> Provided data
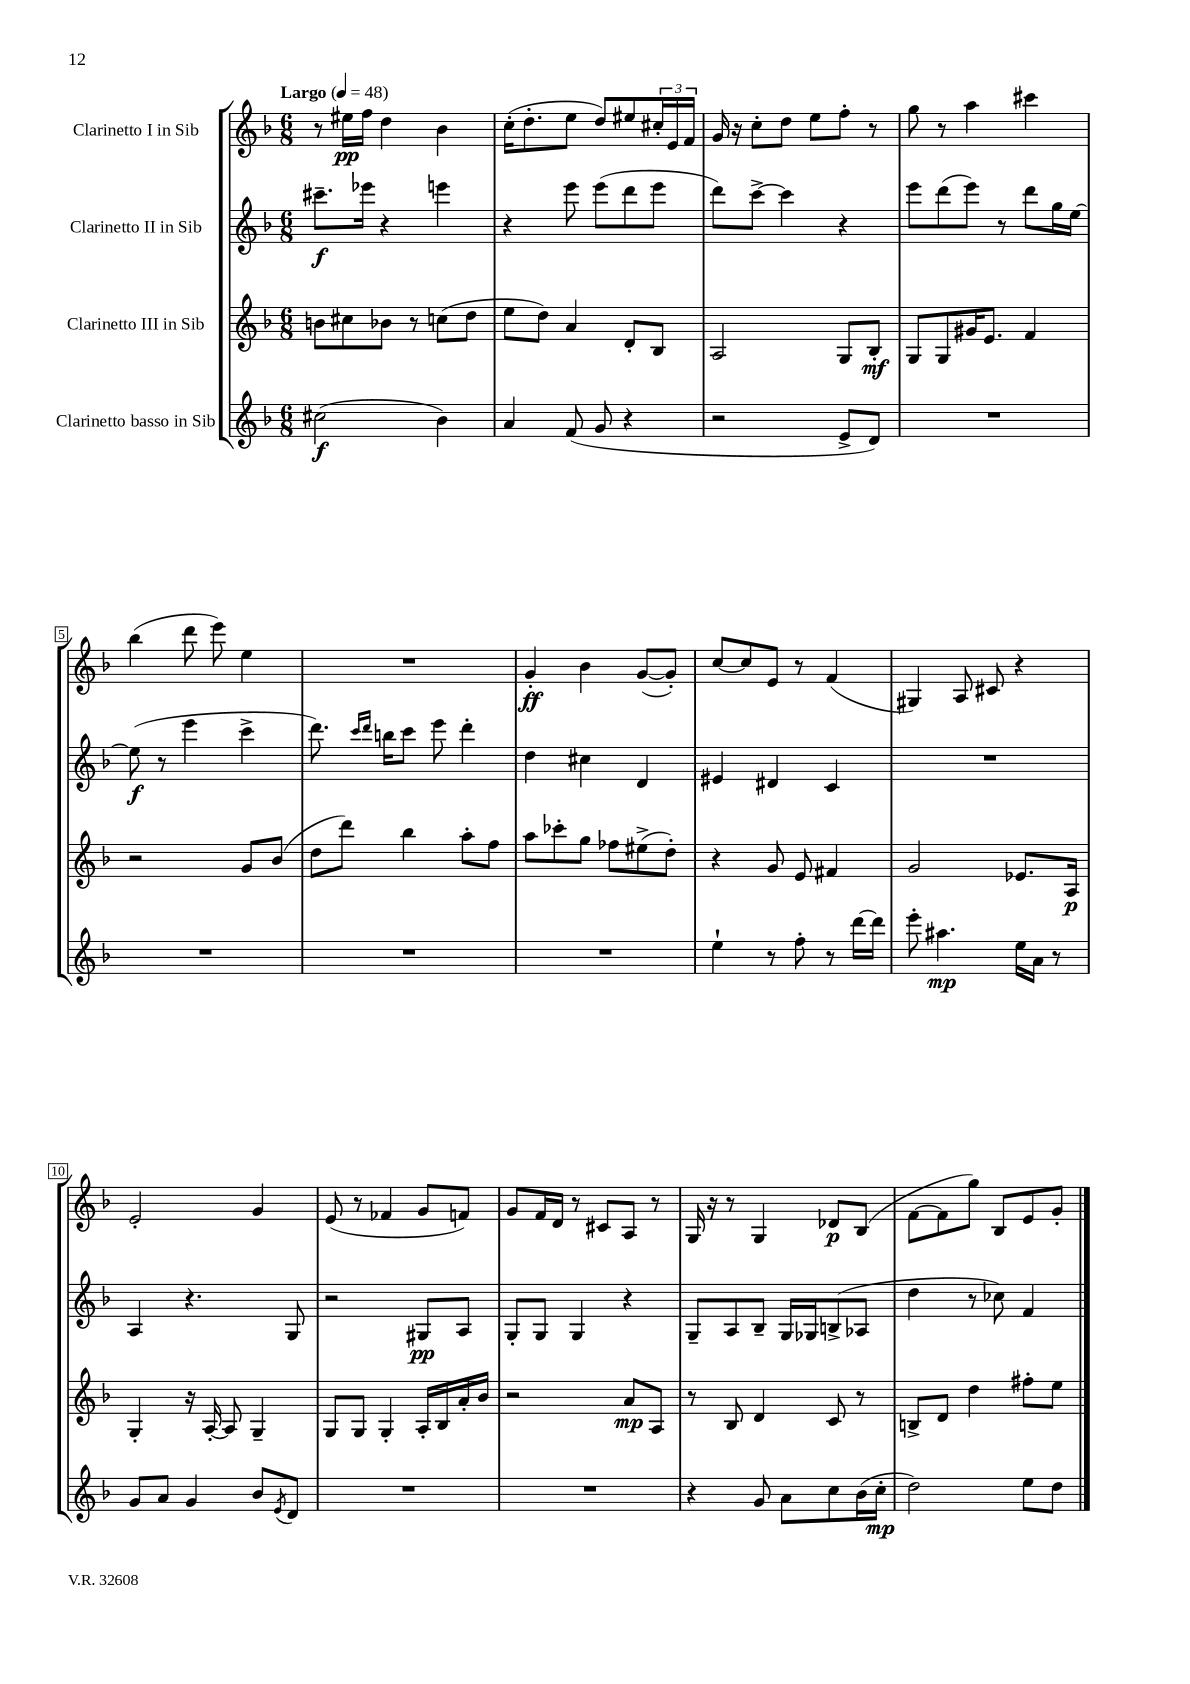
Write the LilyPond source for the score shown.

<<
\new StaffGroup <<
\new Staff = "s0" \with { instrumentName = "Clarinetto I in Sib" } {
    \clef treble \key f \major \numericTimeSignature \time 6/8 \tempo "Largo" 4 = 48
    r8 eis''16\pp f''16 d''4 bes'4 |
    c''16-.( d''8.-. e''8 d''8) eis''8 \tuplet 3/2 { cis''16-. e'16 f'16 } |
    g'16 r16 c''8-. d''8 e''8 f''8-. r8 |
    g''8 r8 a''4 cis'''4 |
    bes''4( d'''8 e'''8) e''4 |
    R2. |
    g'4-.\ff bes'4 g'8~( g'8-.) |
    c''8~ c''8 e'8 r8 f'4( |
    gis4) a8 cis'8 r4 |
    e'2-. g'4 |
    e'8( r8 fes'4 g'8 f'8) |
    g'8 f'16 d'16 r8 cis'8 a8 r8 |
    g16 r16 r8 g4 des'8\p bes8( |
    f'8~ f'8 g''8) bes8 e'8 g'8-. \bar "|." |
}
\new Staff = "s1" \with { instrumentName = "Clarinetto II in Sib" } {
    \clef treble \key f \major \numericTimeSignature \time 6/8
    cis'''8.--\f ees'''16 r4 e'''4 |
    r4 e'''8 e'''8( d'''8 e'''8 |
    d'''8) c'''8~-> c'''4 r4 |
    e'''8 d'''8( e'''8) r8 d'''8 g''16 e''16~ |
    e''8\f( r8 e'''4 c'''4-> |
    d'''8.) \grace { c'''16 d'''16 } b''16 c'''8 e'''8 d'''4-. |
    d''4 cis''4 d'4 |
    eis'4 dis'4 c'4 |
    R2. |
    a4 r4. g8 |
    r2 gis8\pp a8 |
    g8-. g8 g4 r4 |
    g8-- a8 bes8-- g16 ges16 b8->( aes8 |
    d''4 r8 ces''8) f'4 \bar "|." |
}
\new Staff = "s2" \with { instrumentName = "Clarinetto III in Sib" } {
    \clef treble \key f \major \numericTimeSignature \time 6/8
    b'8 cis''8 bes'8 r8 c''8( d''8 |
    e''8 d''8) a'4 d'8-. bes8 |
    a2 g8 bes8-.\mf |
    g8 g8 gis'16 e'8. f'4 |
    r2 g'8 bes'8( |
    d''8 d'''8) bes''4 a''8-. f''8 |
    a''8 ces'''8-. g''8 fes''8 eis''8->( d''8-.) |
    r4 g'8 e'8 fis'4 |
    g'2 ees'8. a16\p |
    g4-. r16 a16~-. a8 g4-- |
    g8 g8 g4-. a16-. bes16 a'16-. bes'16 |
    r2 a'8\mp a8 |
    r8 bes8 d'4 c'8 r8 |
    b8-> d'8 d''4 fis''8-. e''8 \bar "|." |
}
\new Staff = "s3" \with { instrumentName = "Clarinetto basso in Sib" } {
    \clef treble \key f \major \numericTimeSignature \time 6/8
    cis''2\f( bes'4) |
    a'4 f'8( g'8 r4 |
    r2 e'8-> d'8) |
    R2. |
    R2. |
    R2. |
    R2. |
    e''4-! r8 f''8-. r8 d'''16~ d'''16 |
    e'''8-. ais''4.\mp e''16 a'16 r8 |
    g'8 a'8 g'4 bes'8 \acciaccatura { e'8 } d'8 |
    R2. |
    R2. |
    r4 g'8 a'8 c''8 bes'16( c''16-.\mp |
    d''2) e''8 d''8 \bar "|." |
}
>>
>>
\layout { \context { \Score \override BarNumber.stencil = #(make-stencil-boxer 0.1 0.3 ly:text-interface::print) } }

> Given task
Which lines in the records above contain the string "instrumentName", matching case exactly? Report each one in full.

> The solution
\new Staff = "s0" \with { instrumentName = "Clarinetto I in Sib" } {
\new Staff = "s1" \with { instrumentName = "Clarinetto II in Sib" } {
\new Staff = "s2" \with { instrumentName = "Clarinetto III in Sib" } {
\new Staff = "s3" \with { instrumentName = "Clarinetto basso in Sib" } {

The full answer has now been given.